[Start of Attachment]

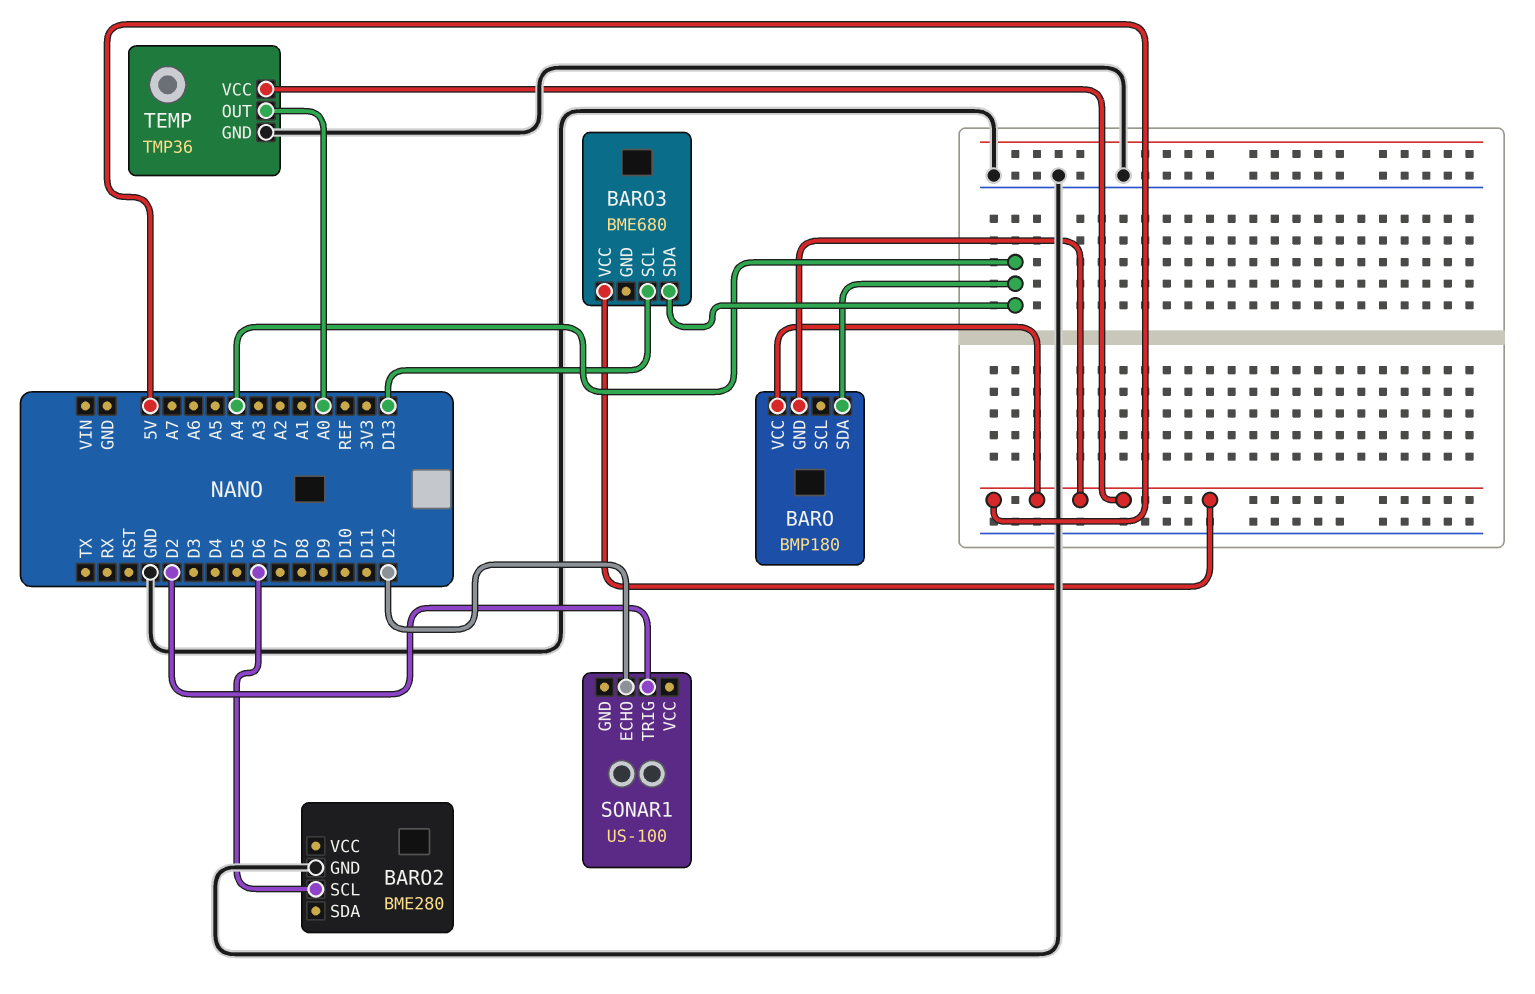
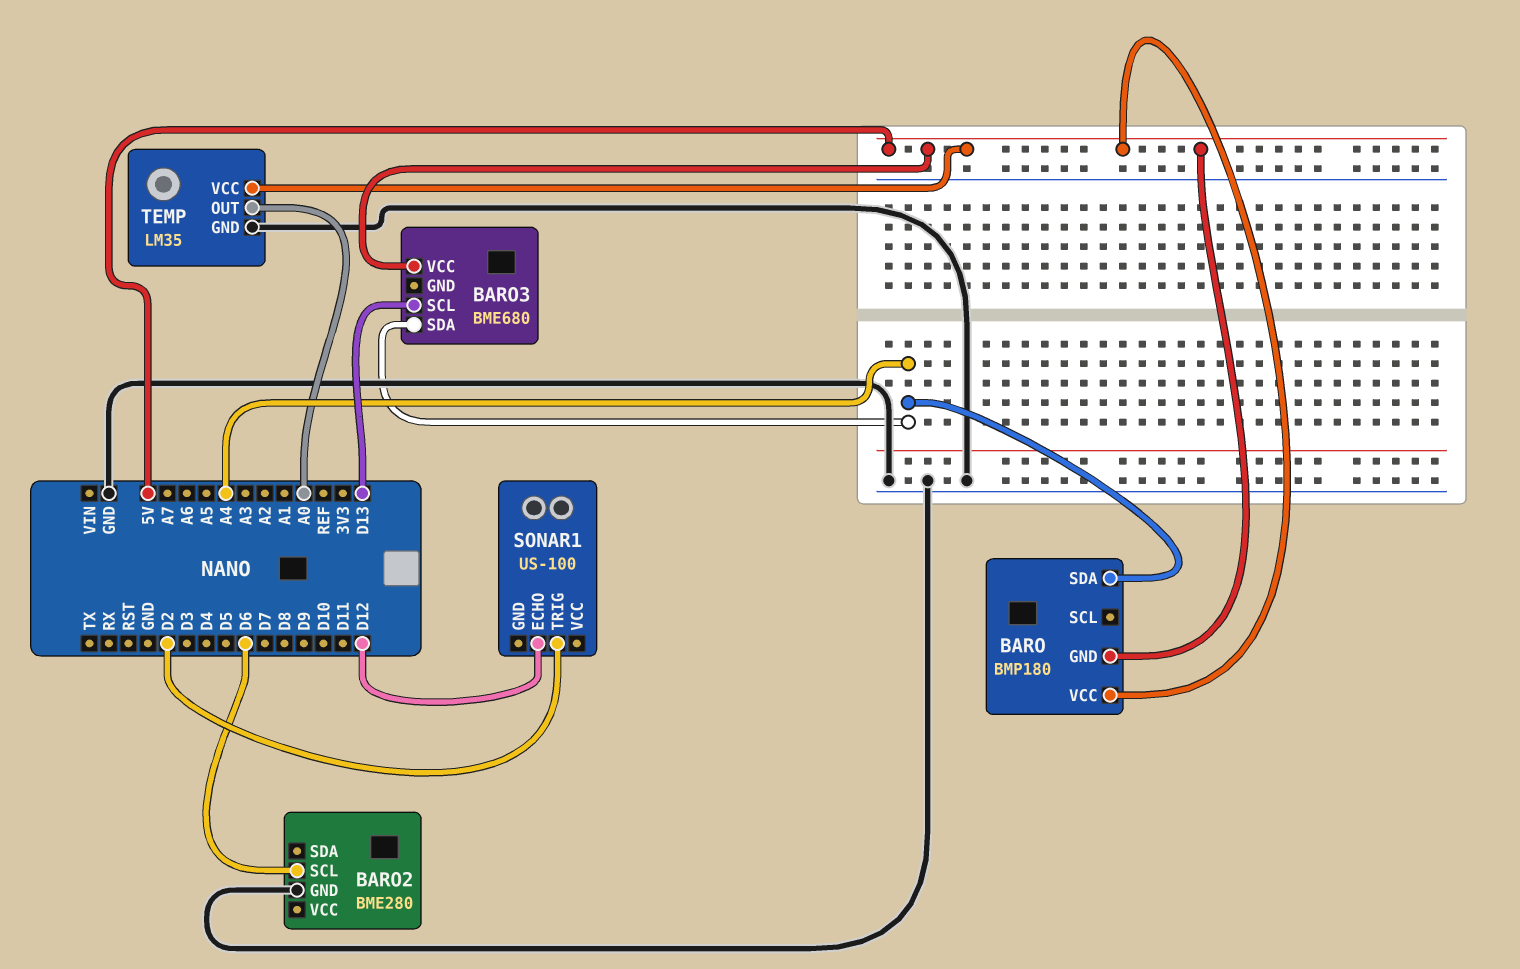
TEMP: TMP36 -> LM35

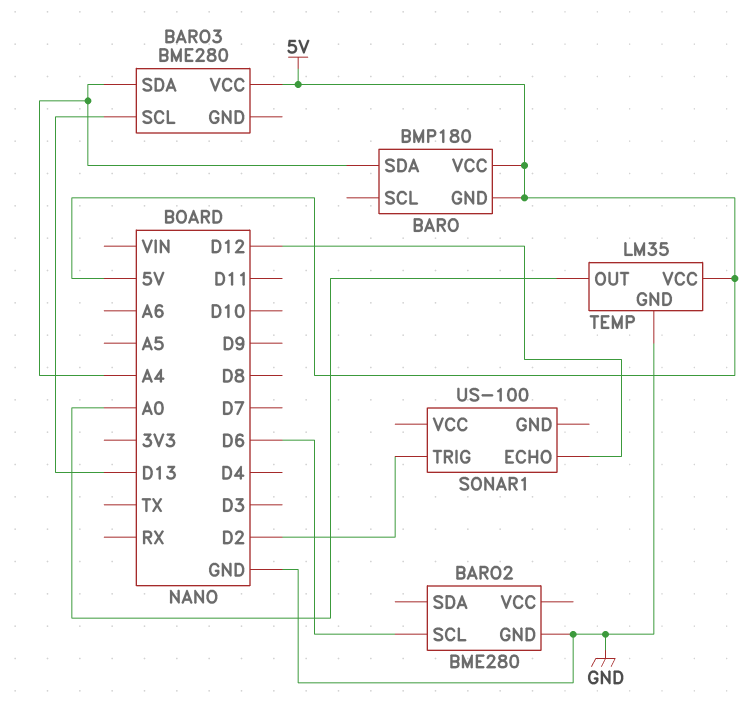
BARO3: BME680 -> BME280

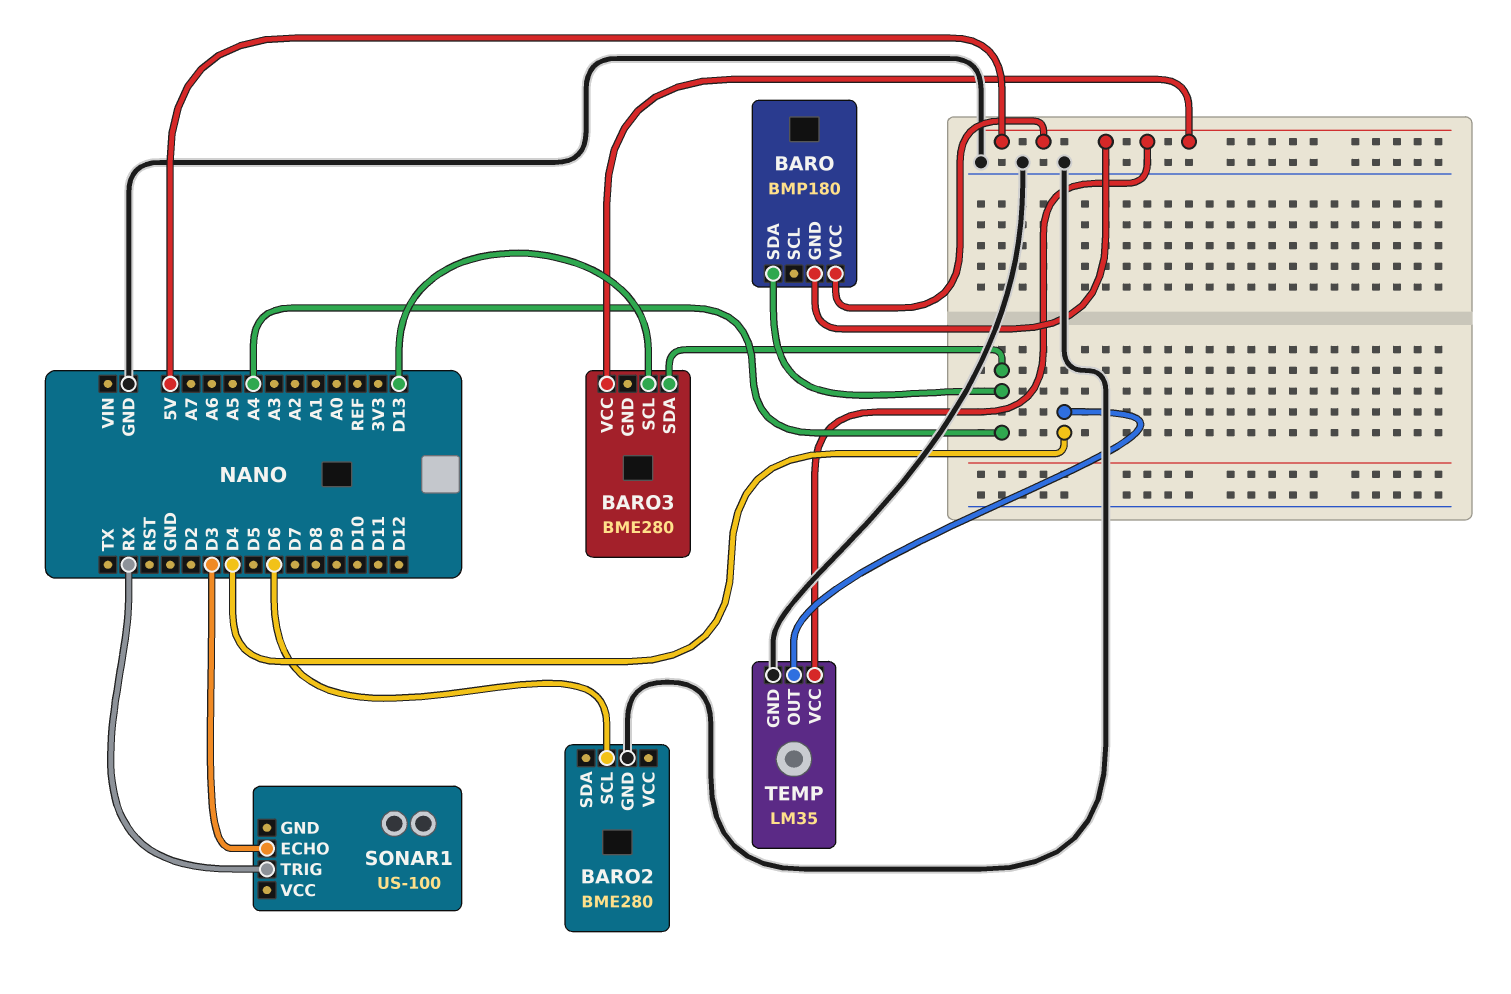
SONAR1 pin ECHO: D12 -> D3
SONAR1 pin TRIG: D2 -> RX
TEMP pin OUT: A0 -> D4

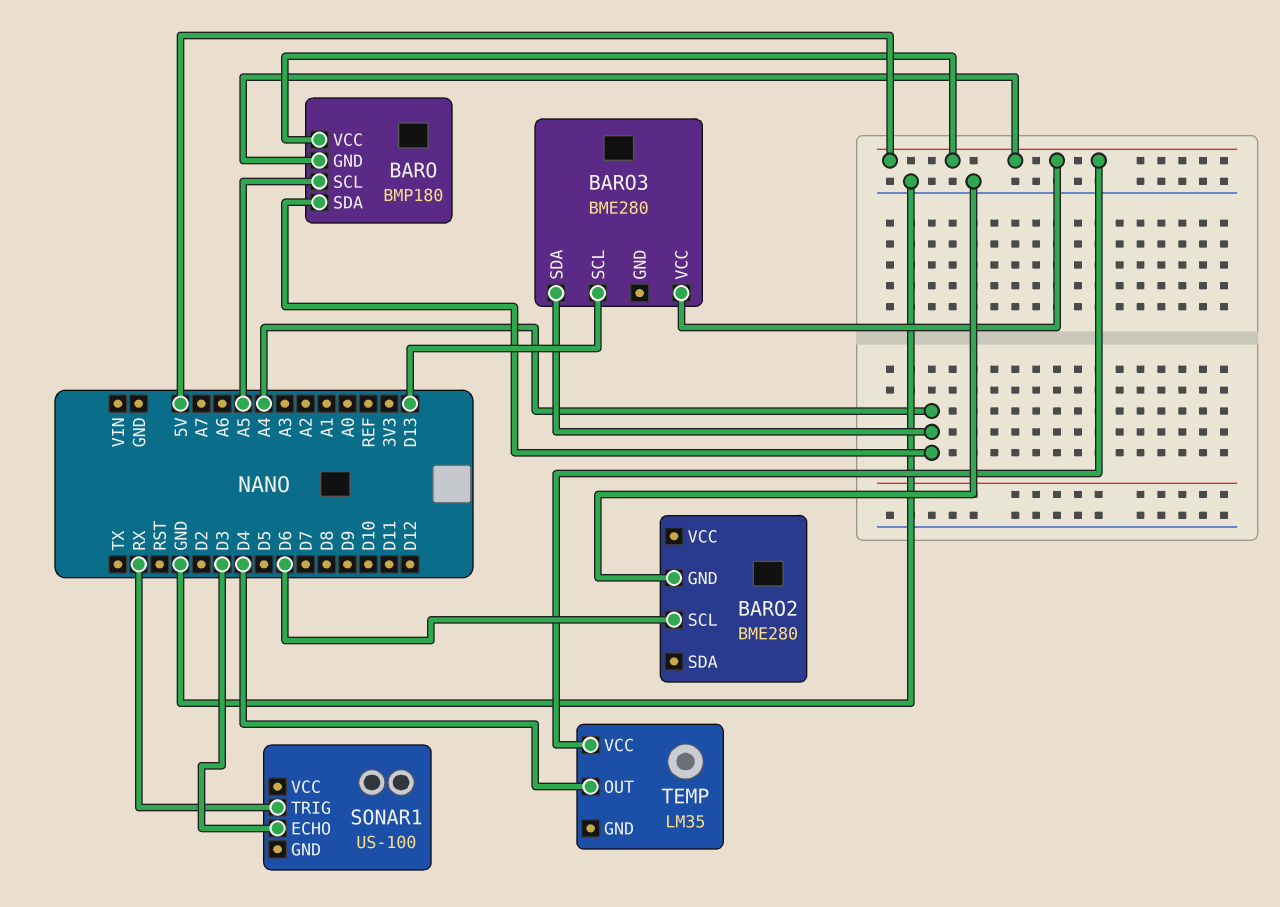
BARO pin SCL: none -> A5
TEMP pin GND: GND -> none

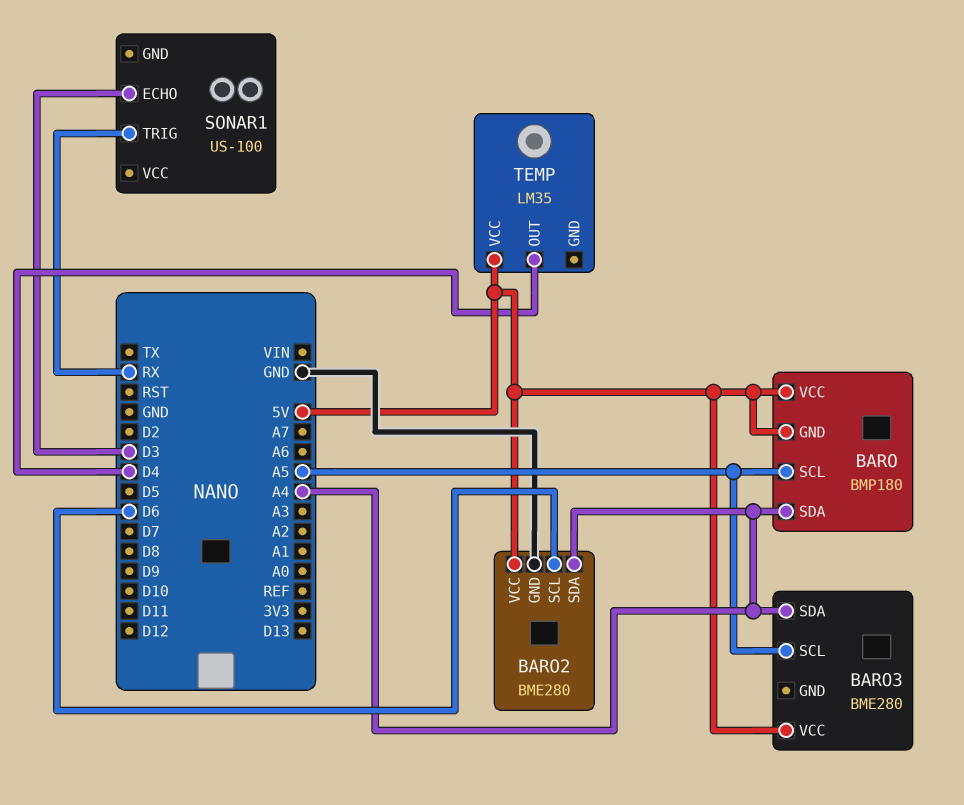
BARO2 pin SDA: none -> A4
BARO2 pin VCC: none -> 5V
BARO3 pin SCL: D13 -> A5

[End of Attachment]

Instructions for the task: Pictures stay out; the records above are otherwise reproduced exactly.

Written reply:
TEMP: TMP36 -> LM35

BARO3: BME680 -> BME280

SONAR1 pin ECHO: D12 -> D3
SONAR1 pin TRIG: D2 -> RX
TEMP pin OUT: A0 -> D4

BARO pin SCL: none -> A5
TEMP pin GND: GND -> none

BARO2 pin SDA: none -> A4
BARO2 pin VCC: none -> 5V
BARO3 pin SCL: D13 -> A5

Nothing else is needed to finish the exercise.